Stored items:
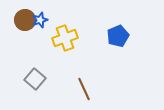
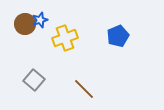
brown circle: moved 4 px down
gray square: moved 1 px left, 1 px down
brown line: rotated 20 degrees counterclockwise
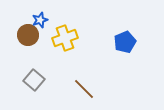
brown circle: moved 3 px right, 11 px down
blue pentagon: moved 7 px right, 6 px down
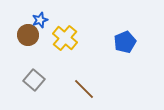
yellow cross: rotated 30 degrees counterclockwise
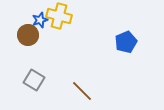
yellow cross: moved 6 px left, 22 px up; rotated 25 degrees counterclockwise
blue pentagon: moved 1 px right
gray square: rotated 10 degrees counterclockwise
brown line: moved 2 px left, 2 px down
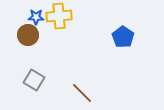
yellow cross: rotated 20 degrees counterclockwise
blue star: moved 4 px left, 3 px up; rotated 21 degrees clockwise
blue pentagon: moved 3 px left, 5 px up; rotated 15 degrees counterclockwise
brown line: moved 2 px down
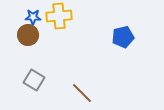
blue star: moved 3 px left
blue pentagon: rotated 25 degrees clockwise
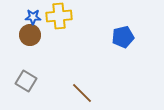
brown circle: moved 2 px right
gray square: moved 8 px left, 1 px down
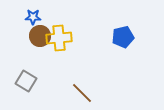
yellow cross: moved 22 px down
brown circle: moved 10 px right, 1 px down
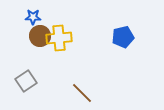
gray square: rotated 25 degrees clockwise
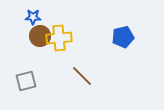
gray square: rotated 20 degrees clockwise
brown line: moved 17 px up
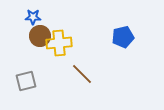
yellow cross: moved 5 px down
brown line: moved 2 px up
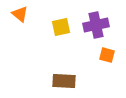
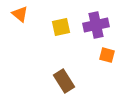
brown rectangle: rotated 55 degrees clockwise
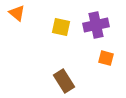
orange triangle: moved 3 px left, 1 px up
yellow square: rotated 24 degrees clockwise
orange square: moved 1 px left, 3 px down
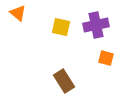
orange triangle: moved 1 px right
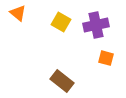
yellow square: moved 5 px up; rotated 18 degrees clockwise
brown rectangle: moved 2 px left; rotated 20 degrees counterclockwise
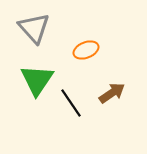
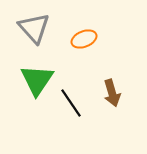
orange ellipse: moved 2 px left, 11 px up
brown arrow: rotated 108 degrees clockwise
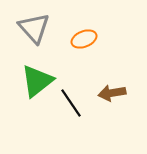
green triangle: moved 1 px down; rotated 18 degrees clockwise
brown arrow: rotated 96 degrees clockwise
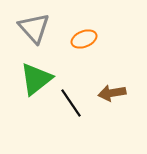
green triangle: moved 1 px left, 2 px up
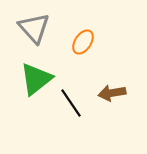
orange ellipse: moved 1 px left, 3 px down; rotated 35 degrees counterclockwise
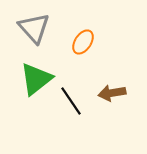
black line: moved 2 px up
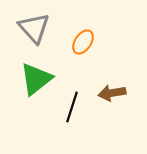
black line: moved 1 px right, 6 px down; rotated 52 degrees clockwise
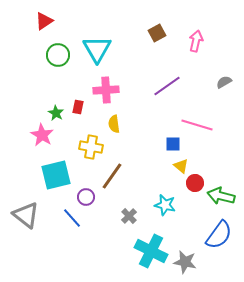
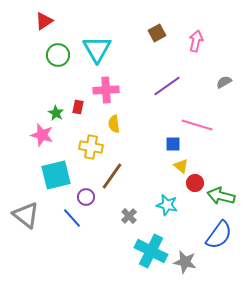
pink star: rotated 15 degrees counterclockwise
cyan star: moved 2 px right
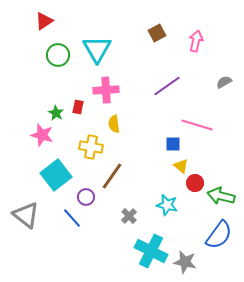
cyan square: rotated 24 degrees counterclockwise
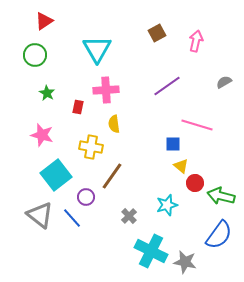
green circle: moved 23 px left
green star: moved 9 px left, 20 px up
cyan star: rotated 30 degrees counterclockwise
gray triangle: moved 14 px right
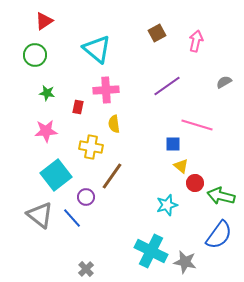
cyan triangle: rotated 20 degrees counterclockwise
green star: rotated 21 degrees counterclockwise
pink star: moved 4 px right, 4 px up; rotated 20 degrees counterclockwise
gray cross: moved 43 px left, 53 px down
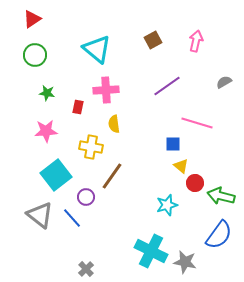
red triangle: moved 12 px left, 2 px up
brown square: moved 4 px left, 7 px down
pink line: moved 2 px up
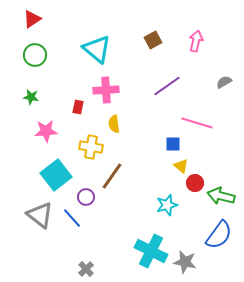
green star: moved 16 px left, 4 px down
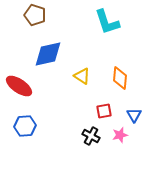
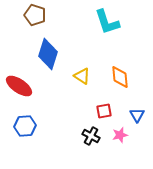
blue diamond: rotated 60 degrees counterclockwise
orange diamond: moved 1 px up; rotated 10 degrees counterclockwise
blue triangle: moved 3 px right
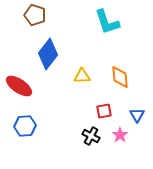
blue diamond: rotated 20 degrees clockwise
yellow triangle: rotated 36 degrees counterclockwise
pink star: rotated 21 degrees counterclockwise
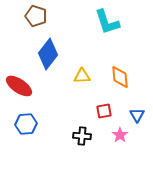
brown pentagon: moved 1 px right, 1 px down
blue hexagon: moved 1 px right, 2 px up
black cross: moved 9 px left; rotated 24 degrees counterclockwise
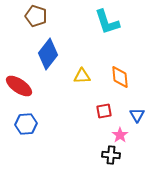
black cross: moved 29 px right, 19 px down
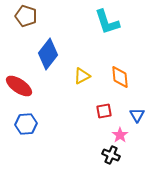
brown pentagon: moved 10 px left
yellow triangle: rotated 24 degrees counterclockwise
black cross: rotated 18 degrees clockwise
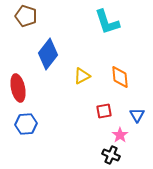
red ellipse: moved 1 px left, 2 px down; rotated 44 degrees clockwise
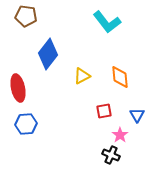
brown pentagon: rotated 10 degrees counterclockwise
cyan L-shape: rotated 20 degrees counterclockwise
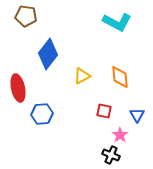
cyan L-shape: moved 10 px right; rotated 24 degrees counterclockwise
red square: rotated 21 degrees clockwise
blue hexagon: moved 16 px right, 10 px up
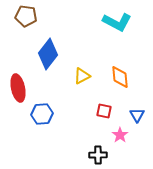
black cross: moved 13 px left; rotated 24 degrees counterclockwise
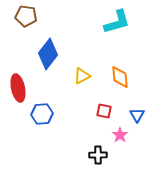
cyan L-shape: rotated 44 degrees counterclockwise
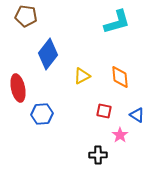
blue triangle: rotated 28 degrees counterclockwise
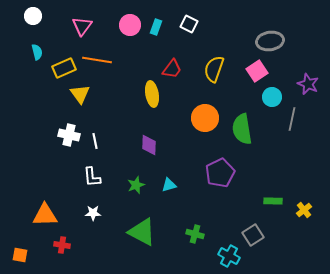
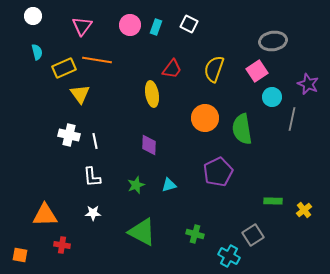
gray ellipse: moved 3 px right
purple pentagon: moved 2 px left, 1 px up
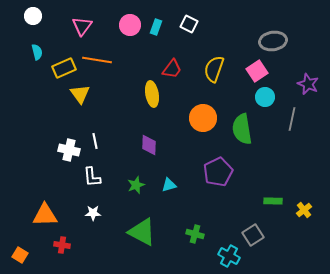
cyan circle: moved 7 px left
orange circle: moved 2 px left
white cross: moved 15 px down
orange square: rotated 21 degrees clockwise
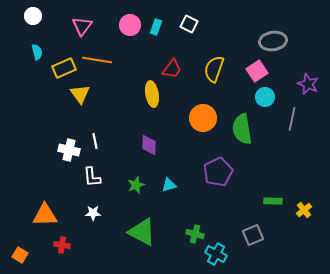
gray square: rotated 10 degrees clockwise
cyan cross: moved 13 px left, 2 px up
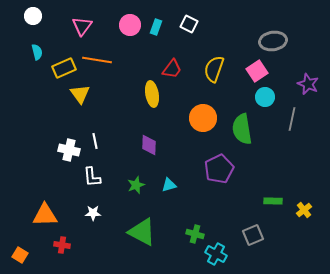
purple pentagon: moved 1 px right, 3 px up
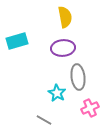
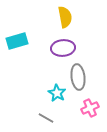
gray line: moved 2 px right, 2 px up
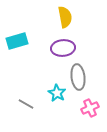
gray line: moved 20 px left, 14 px up
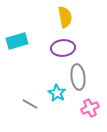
gray line: moved 4 px right
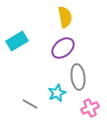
cyan rectangle: rotated 15 degrees counterclockwise
purple ellipse: rotated 35 degrees counterclockwise
cyan star: rotated 18 degrees clockwise
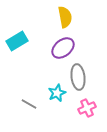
gray line: moved 1 px left
pink cross: moved 3 px left
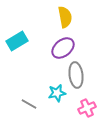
gray ellipse: moved 2 px left, 2 px up
cyan star: rotated 12 degrees clockwise
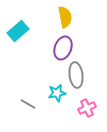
cyan rectangle: moved 1 px right, 10 px up; rotated 10 degrees counterclockwise
purple ellipse: rotated 30 degrees counterclockwise
gray line: moved 1 px left
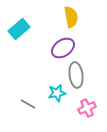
yellow semicircle: moved 6 px right
cyan rectangle: moved 1 px right, 2 px up
purple ellipse: rotated 35 degrees clockwise
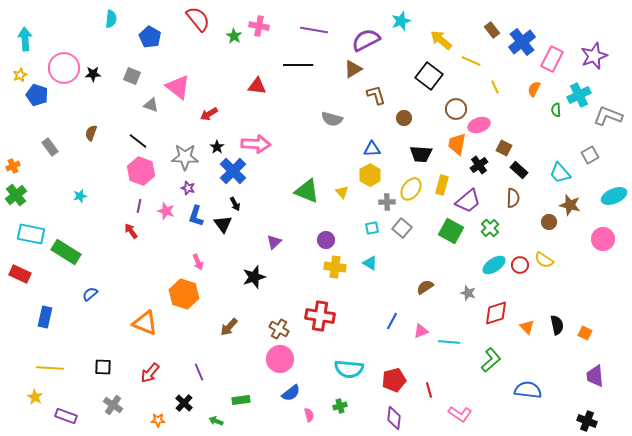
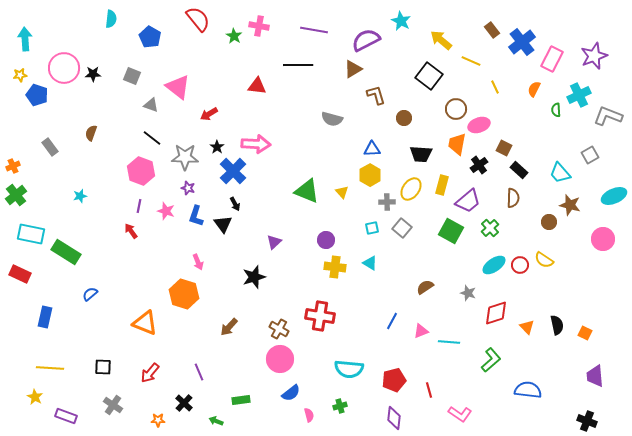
cyan star at (401, 21): rotated 24 degrees counterclockwise
yellow star at (20, 75): rotated 16 degrees clockwise
black line at (138, 141): moved 14 px right, 3 px up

__TASK REQUIREMENTS__. Write out the rows verbatim, starting at the first row and continuing through the row containing "brown line: moved 2 px left, 2 px down", with both ends included. Leave the pictures out of your answer.

__SOLUTION__.
brown circle: moved 4 px down
gray square: moved 1 px left, 1 px down
brown line: rotated 20 degrees counterclockwise
brown circle: moved 3 px right, 11 px down
blue pentagon: moved 7 px right, 6 px down
yellow cross: rotated 30 degrees counterclockwise
yellow cross: moved 6 px left, 22 px up; rotated 25 degrees counterclockwise
blue pentagon: moved 1 px right
gray square: rotated 10 degrees counterclockwise
brown line: moved 2 px left, 2 px down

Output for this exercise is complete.